===== Provided data
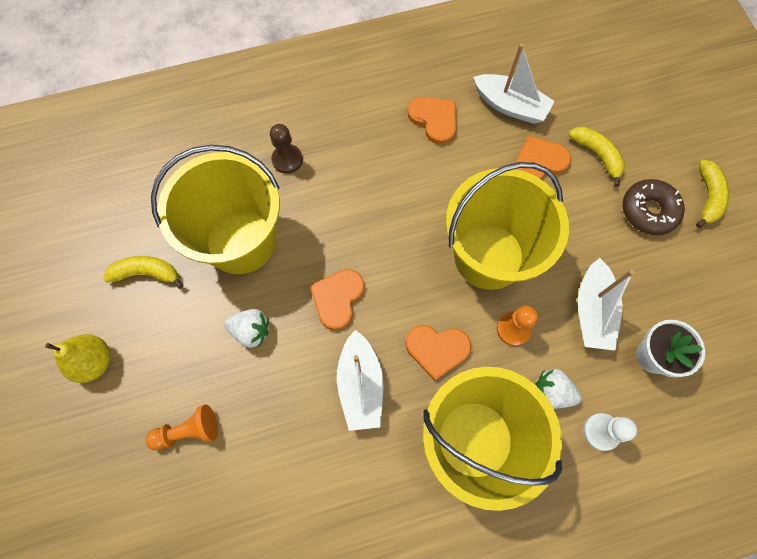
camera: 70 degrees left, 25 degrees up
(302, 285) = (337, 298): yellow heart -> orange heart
==========
===== Provided data
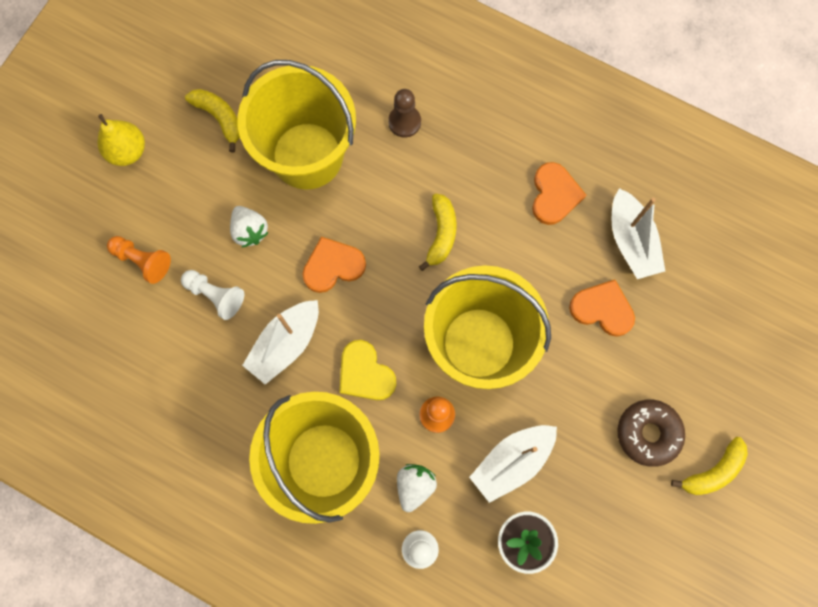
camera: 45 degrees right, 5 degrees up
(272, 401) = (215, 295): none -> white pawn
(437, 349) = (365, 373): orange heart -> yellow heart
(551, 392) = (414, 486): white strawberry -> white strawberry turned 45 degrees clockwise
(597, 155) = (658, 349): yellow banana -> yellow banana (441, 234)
==========
» Problem to solve: Scan the records above for the word "degrees". Copy each line that has it.

» Result below:
camera: 70 degrees left, 25 degrees up
camera: 45 degrees right, 5 degrees up
(551, 392) = (414, 486): white strawberry -> white strawberry turned 45 degrees clockwise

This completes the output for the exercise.